> _What is being asked_:
Repeat the data exactly as it stands.

> _Information provided_:
________________________________________
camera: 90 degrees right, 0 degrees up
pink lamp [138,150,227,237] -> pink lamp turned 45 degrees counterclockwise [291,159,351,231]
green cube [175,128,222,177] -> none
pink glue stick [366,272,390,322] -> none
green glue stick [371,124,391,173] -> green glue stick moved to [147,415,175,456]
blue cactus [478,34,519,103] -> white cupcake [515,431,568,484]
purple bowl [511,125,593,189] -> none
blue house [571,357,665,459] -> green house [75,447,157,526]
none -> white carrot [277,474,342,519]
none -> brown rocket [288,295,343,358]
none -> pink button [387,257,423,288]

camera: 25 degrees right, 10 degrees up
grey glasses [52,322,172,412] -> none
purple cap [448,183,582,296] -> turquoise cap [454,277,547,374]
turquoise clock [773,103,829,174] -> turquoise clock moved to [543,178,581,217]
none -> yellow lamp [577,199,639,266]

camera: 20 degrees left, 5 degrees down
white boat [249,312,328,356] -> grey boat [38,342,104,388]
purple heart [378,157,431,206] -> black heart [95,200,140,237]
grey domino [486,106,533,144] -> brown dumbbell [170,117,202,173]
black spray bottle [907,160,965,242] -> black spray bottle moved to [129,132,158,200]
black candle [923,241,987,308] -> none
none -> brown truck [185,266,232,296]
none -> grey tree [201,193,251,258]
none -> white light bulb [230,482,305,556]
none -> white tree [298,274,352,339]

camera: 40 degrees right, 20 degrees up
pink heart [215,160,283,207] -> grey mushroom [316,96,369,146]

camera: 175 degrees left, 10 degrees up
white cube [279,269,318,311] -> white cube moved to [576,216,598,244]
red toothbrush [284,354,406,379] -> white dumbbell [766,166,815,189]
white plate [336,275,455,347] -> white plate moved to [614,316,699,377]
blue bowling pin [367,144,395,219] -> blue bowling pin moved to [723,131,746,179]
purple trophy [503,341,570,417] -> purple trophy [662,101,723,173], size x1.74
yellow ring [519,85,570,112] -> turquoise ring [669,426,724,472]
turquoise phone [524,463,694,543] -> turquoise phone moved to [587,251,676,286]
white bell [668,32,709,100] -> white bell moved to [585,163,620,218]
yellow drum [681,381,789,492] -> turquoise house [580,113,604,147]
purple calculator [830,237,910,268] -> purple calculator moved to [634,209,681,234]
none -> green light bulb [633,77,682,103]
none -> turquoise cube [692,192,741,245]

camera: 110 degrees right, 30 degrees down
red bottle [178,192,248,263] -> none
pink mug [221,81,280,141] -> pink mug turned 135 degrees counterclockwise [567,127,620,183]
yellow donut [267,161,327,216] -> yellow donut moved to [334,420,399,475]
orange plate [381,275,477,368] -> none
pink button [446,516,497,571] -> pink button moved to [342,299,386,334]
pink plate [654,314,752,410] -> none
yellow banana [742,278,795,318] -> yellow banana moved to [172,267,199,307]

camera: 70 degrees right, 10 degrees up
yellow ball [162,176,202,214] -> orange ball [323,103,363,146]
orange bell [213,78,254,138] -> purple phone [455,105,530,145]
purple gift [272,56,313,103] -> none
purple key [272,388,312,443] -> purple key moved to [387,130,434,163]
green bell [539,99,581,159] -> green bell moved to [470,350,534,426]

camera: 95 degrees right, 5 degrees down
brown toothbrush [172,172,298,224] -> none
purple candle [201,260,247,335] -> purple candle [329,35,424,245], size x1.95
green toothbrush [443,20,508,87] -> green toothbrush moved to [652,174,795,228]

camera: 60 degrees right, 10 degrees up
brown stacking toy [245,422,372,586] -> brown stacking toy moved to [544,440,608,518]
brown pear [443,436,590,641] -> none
________________________________________
> _Response to the task_:
camera: 90 degrees right, 0 degrees up
pink lamp [138,150,227,237] -> pink lamp turned 45 degrees counterclockwise [291,159,351,231]
green cube [175,128,222,177] -> none
pink glue stick [366,272,390,322] -> none
green glue stick [371,124,391,173] -> green glue stick moved to [147,415,175,456]
blue cactus [478,34,519,103] -> white cupcake [515,431,568,484]
purple bowl [511,125,593,189] -> none
blue house [571,357,665,459] -> green house [75,447,157,526]
none -> white carrot [277,474,342,519]
none -> brown rocket [288,295,343,358]
none -> pink button [387,257,423,288]

camera: 25 degrees right, 10 degrees up
grey glasses [52,322,172,412] -> none
purple cap [448,183,582,296] -> turquoise cap [454,277,547,374]
turquoise clock [773,103,829,174] -> turquoise clock moved to [543,178,581,217]
none -> yellow lamp [577,199,639,266]

camera: 20 degrees left, 5 degrees down
white boat [249,312,328,356] -> grey boat [38,342,104,388]
purple heart [378,157,431,206] -> black heart [95,200,140,237]
grey domino [486,106,533,144] -> brown dumbbell [170,117,202,173]
black spray bottle [907,160,965,242] -> black spray bottle moved to [129,132,158,200]
black candle [923,241,987,308] -> none
none -> brown truck [185,266,232,296]
none -> grey tree [201,193,251,258]
none -> white light bulb [230,482,305,556]
none -> white tree [298,274,352,339]

camera: 40 degrees right, 20 degrees up
pink heart [215,160,283,207] -> grey mushroom [316,96,369,146]

camera: 175 degrees left, 10 degrees up
white cube [279,269,318,311] -> white cube moved to [576,216,598,244]
red toothbrush [284,354,406,379] -> white dumbbell [766,166,815,189]
white plate [336,275,455,347] -> white plate moved to [614,316,699,377]
blue bowling pin [367,144,395,219] -> blue bowling pin moved to [723,131,746,179]
purple trophy [503,341,570,417] -> purple trophy [662,101,723,173], size x1.74
yellow ring [519,85,570,112] -> turquoise ring [669,426,724,472]
turquoise phone [524,463,694,543] -> turquoise phone moved to [587,251,676,286]
white bell [668,32,709,100] -> white bell moved to [585,163,620,218]
yellow drum [681,381,789,492] -> turquoise house [580,113,604,147]
purple calculator [830,237,910,268] -> purple calculator moved to [634,209,681,234]
none -> green light bulb [633,77,682,103]
none -> turquoise cube [692,192,741,245]

camera: 110 degrees right, 30 degrees down
red bottle [178,192,248,263] -> none
pink mug [221,81,280,141] -> pink mug turned 135 degrees counterclockwise [567,127,620,183]
yellow donut [267,161,327,216] -> yellow donut moved to [334,420,399,475]
orange plate [381,275,477,368] -> none
pink button [446,516,497,571] -> pink button moved to [342,299,386,334]
pink plate [654,314,752,410] -> none
yellow banana [742,278,795,318] -> yellow banana moved to [172,267,199,307]

camera: 70 degrees right, 10 degrees up
yellow ball [162,176,202,214] -> orange ball [323,103,363,146]
orange bell [213,78,254,138] -> purple phone [455,105,530,145]
purple gift [272,56,313,103] -> none
purple key [272,388,312,443] -> purple key moved to [387,130,434,163]
green bell [539,99,581,159] -> green bell moved to [470,350,534,426]

camera: 95 degrees right, 5 degrees down
brown toothbrush [172,172,298,224] -> none
purple candle [201,260,247,335] -> purple candle [329,35,424,245], size x1.95
green toothbrush [443,20,508,87] -> green toothbrush moved to [652,174,795,228]

camera: 60 degrees right, 10 degrees up
brown stacking toy [245,422,372,586] -> brown stacking toy moved to [544,440,608,518]
brown pear [443,436,590,641] -> none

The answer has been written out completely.